*Task details*. Below are some records; quote exactly the lines from the one that contains "resized,tambour [violet],344 221,,326" through the one that contains "turned,calculatrice [turquoise],541 523,,504", inclusive, and no others.

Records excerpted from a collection
◆ ◆ ◆ ◆

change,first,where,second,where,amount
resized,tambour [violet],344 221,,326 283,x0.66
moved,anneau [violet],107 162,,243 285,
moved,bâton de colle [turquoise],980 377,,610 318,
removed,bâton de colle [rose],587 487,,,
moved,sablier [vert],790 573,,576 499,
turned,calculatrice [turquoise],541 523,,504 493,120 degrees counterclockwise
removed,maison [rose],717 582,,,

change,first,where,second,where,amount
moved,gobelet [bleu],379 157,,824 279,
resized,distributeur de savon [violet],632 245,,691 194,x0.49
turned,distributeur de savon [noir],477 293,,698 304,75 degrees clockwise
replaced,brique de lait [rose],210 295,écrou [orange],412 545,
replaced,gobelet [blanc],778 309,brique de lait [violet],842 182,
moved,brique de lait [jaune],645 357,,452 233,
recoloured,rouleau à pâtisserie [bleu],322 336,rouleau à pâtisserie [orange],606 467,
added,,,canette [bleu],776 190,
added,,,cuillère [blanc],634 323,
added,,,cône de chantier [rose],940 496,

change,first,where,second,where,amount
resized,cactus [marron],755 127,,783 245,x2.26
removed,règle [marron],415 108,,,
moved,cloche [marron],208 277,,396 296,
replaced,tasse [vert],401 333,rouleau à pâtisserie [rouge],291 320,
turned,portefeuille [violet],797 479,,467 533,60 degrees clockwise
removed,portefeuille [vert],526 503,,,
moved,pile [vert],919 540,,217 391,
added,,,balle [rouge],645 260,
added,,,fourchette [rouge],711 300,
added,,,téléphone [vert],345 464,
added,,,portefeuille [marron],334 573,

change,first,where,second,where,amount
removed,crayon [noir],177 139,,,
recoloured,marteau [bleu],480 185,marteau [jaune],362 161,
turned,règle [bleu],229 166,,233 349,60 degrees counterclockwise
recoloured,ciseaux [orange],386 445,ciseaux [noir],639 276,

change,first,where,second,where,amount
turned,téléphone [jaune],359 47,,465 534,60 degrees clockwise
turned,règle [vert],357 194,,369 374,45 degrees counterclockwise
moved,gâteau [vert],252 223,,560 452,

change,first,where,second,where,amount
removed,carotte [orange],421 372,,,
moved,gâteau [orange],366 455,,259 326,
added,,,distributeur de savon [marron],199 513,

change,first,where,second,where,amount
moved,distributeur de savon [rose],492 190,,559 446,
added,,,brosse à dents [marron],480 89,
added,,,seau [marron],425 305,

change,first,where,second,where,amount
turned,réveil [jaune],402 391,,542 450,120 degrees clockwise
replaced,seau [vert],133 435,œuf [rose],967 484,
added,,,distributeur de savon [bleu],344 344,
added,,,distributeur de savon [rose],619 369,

◆ ◆ ◆ ◆

*Exercise result*.
resized,tambour [violet],344 221,,326 283,x0.66
moved,anneau [violet],107 162,,243 285,
moved,bâton de colle [turquoise],980 377,,610 318,
removed,bâton de colle [rose],587 487,,,
moved,sablier [vert],790 573,,576 499,
turned,calculatrice [turquoise],541 523,,504 493,120 degrees counterclockwise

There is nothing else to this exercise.